#### Supplied entries
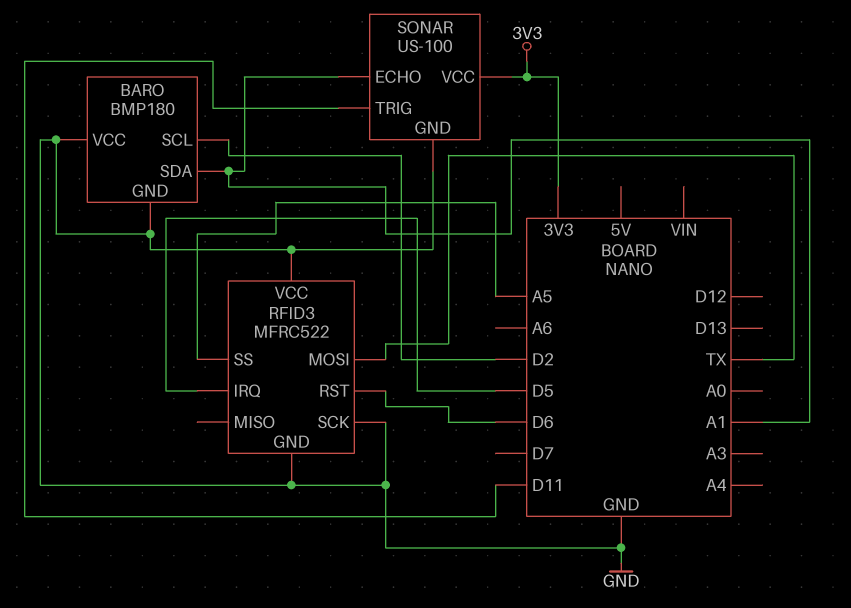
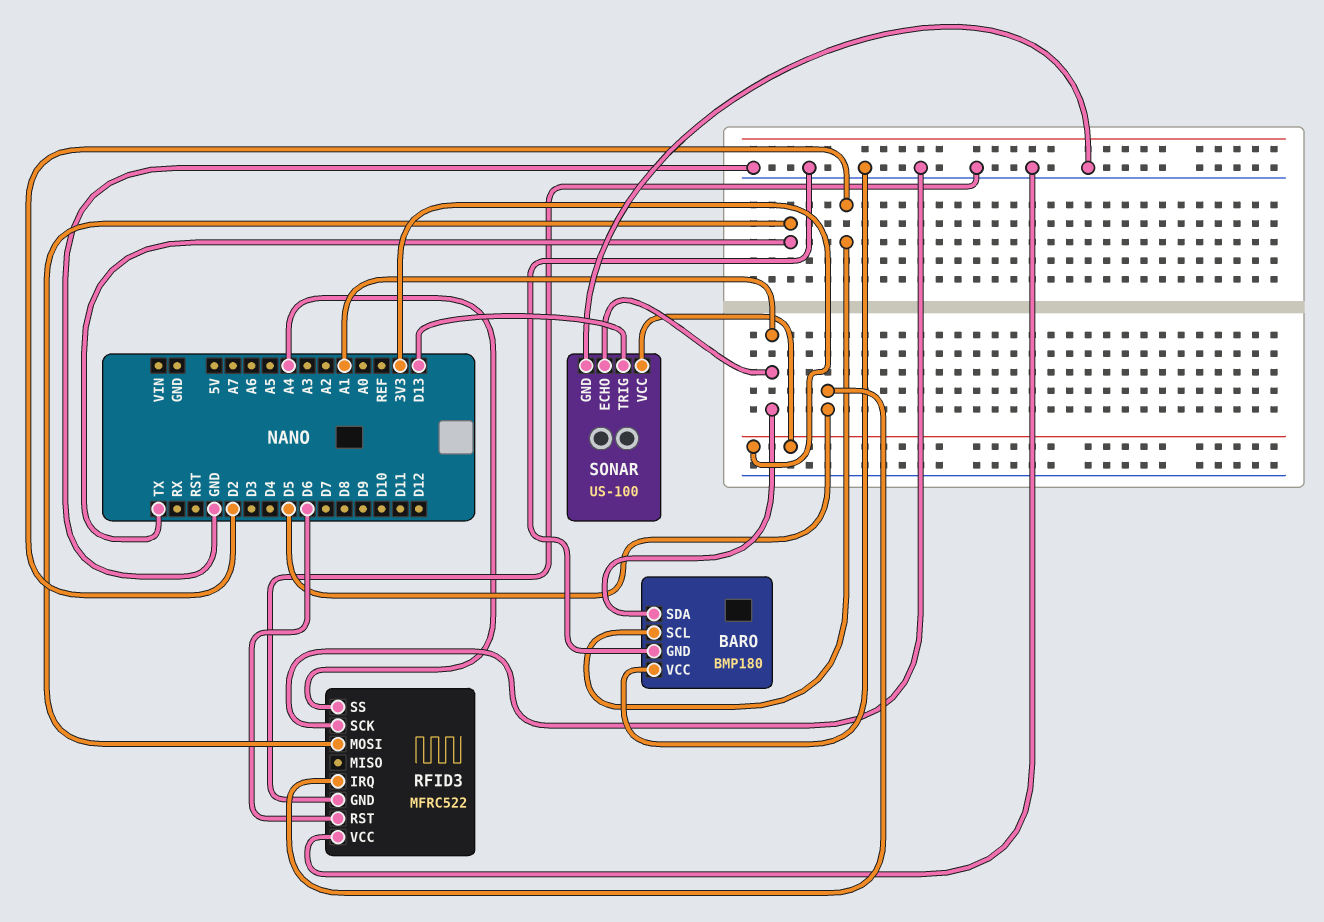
RFID3 pin SS: A5 -> A4
SONAR pin TRIG: D11 -> D13

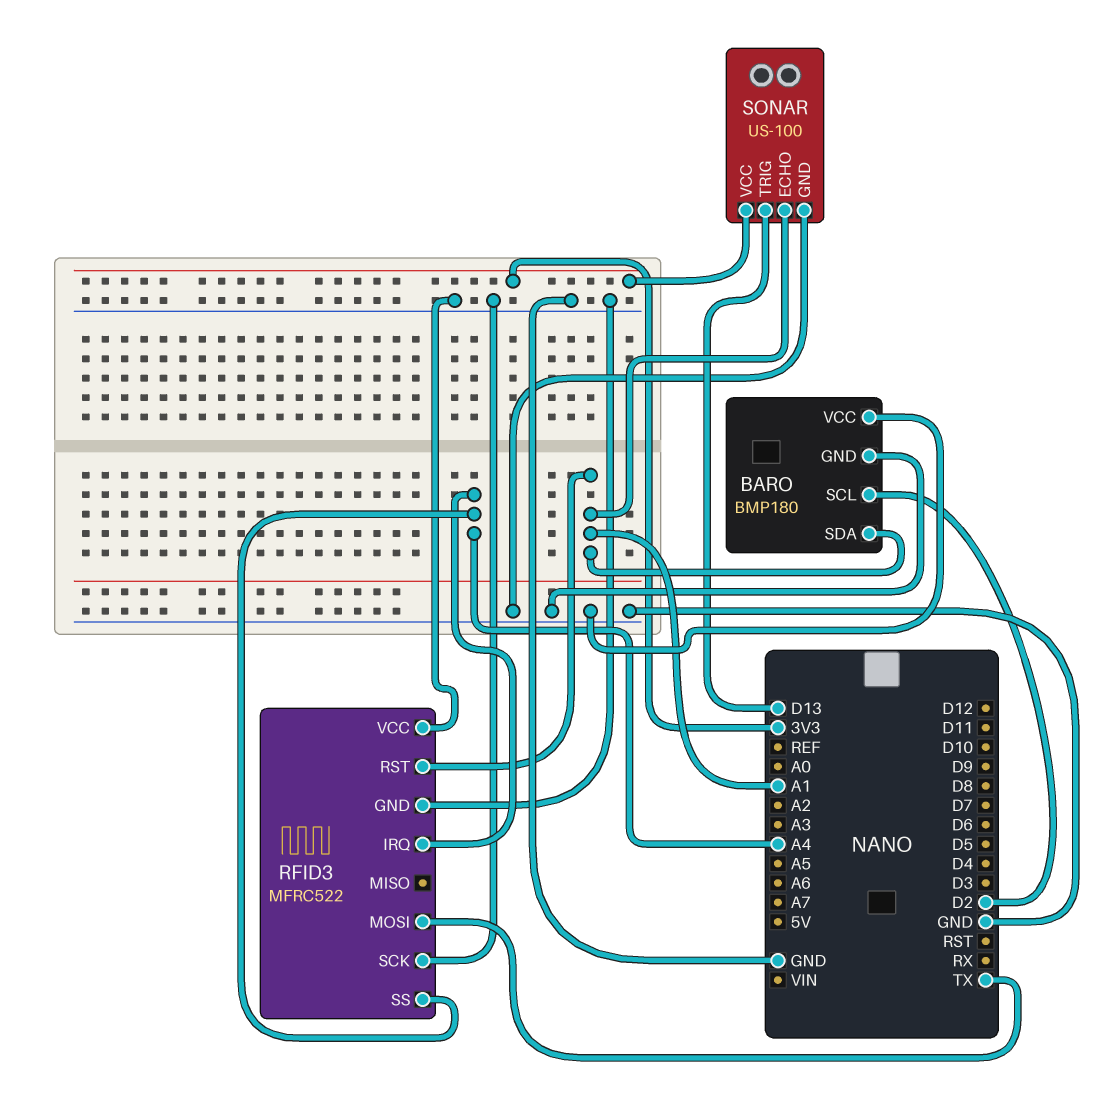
RFID3 pin IRQ: D5 -> A4
RFID3 pin RST: D6 -> A1

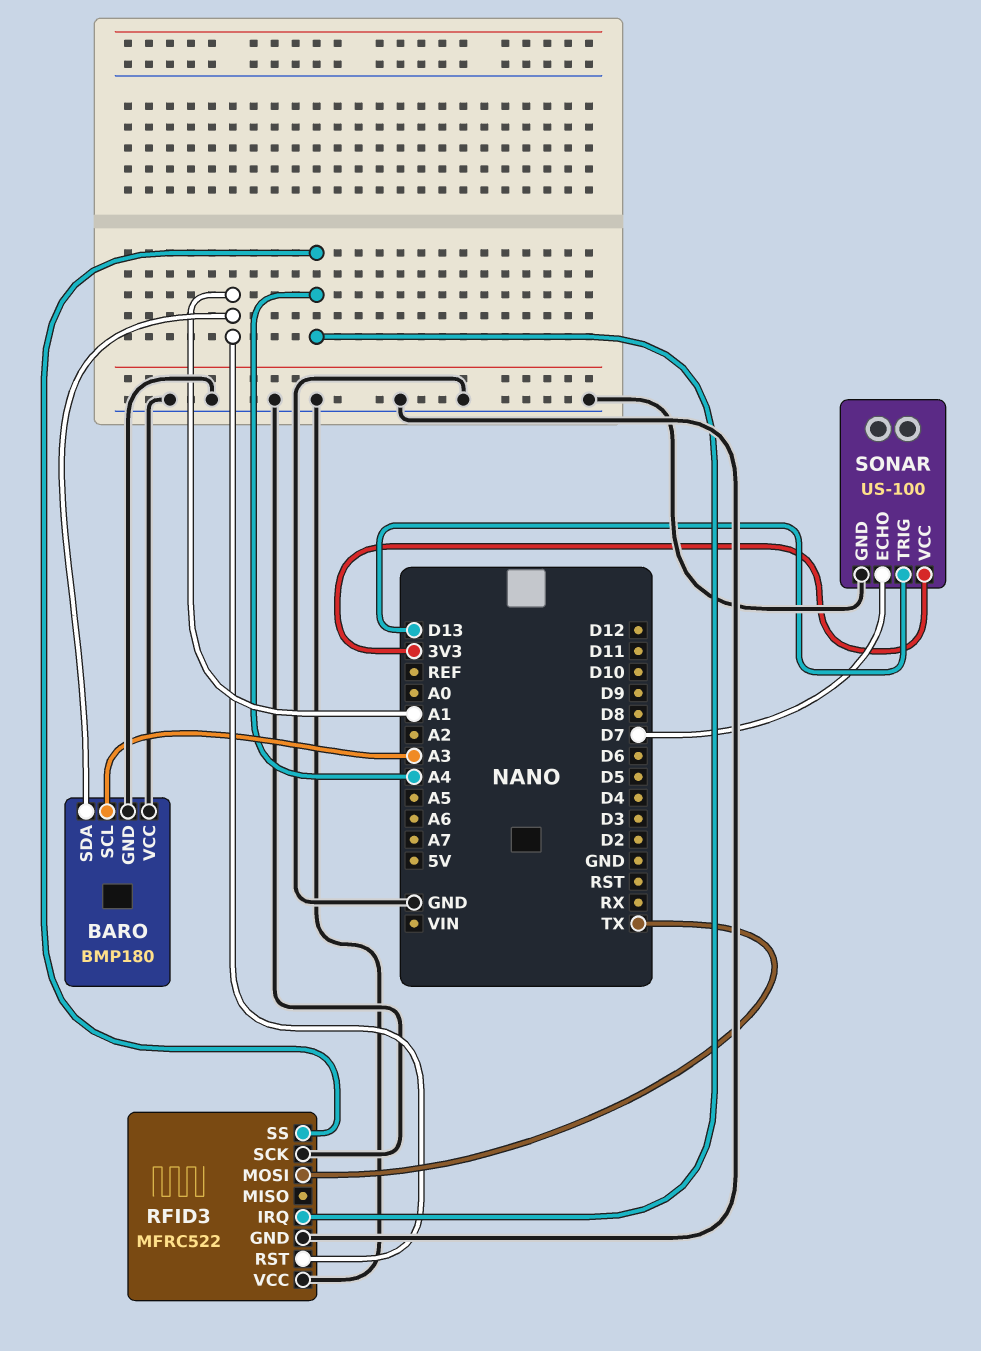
BARO pin SCL: D2 -> A3
SONAR pin ECHO: A1 -> D7

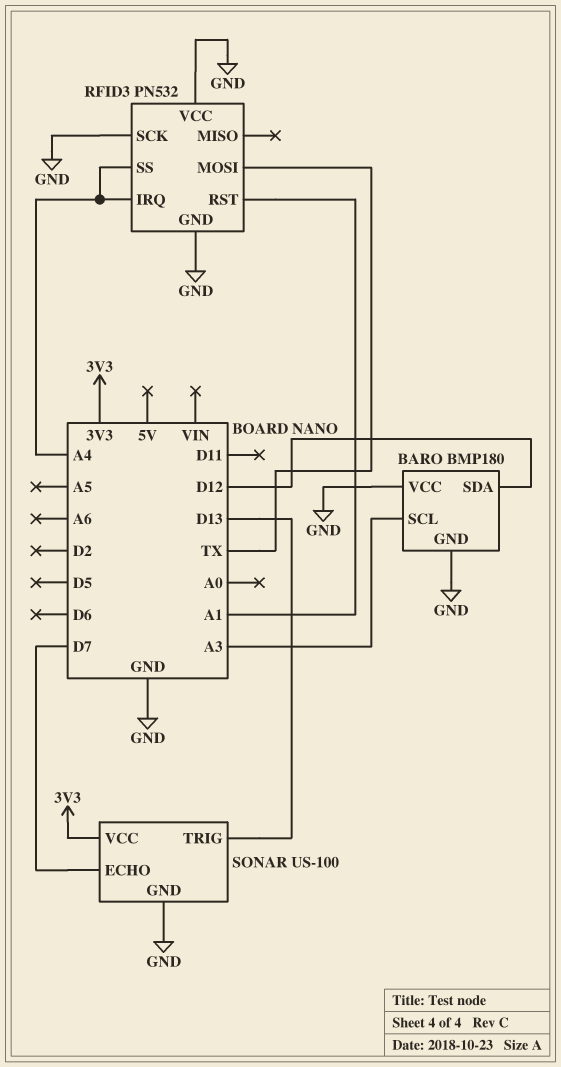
BARO pin SDA: A1 -> D12
RFID3: MFRC522 -> PN532

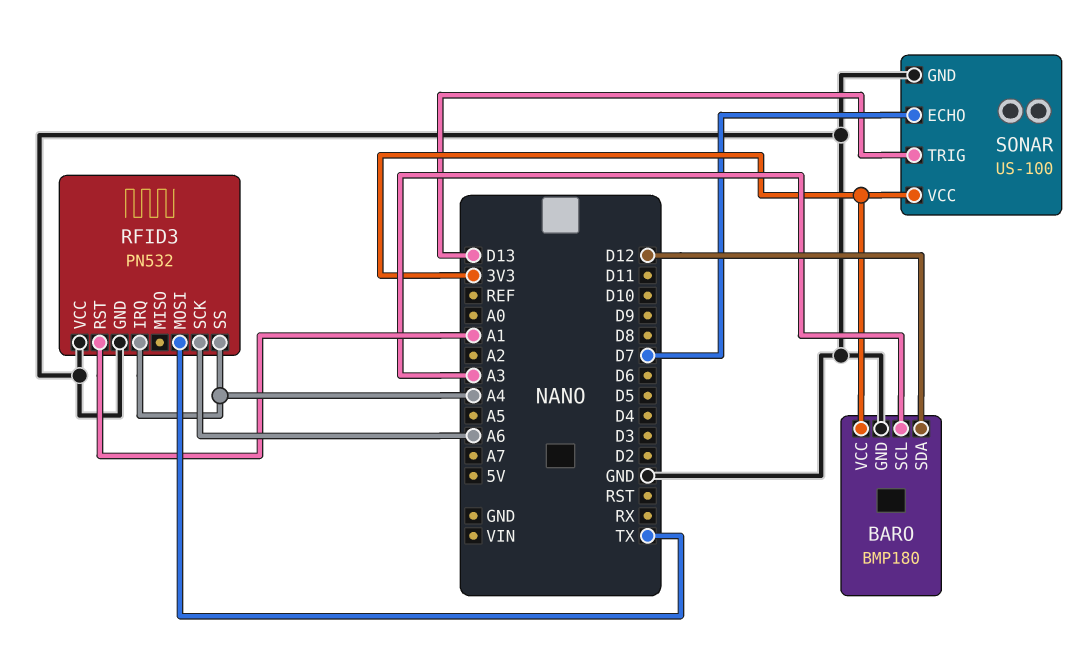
BARO pin VCC: GND -> 3V3
RFID3 pin SCK: GND -> A6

#### Problem description
Please set down every record exactly as it appears, leaving out the pictures.

#### Task answer
RFID3 pin SS: A5 -> A4
SONAR pin TRIG: D11 -> D13

RFID3 pin IRQ: D5 -> A4
RFID3 pin RST: D6 -> A1

BARO pin SCL: D2 -> A3
SONAR pin ECHO: A1 -> D7

BARO pin SDA: A1 -> D12
RFID3: MFRC522 -> PN532

BARO pin VCC: GND -> 3V3
RFID3 pin SCK: GND -> A6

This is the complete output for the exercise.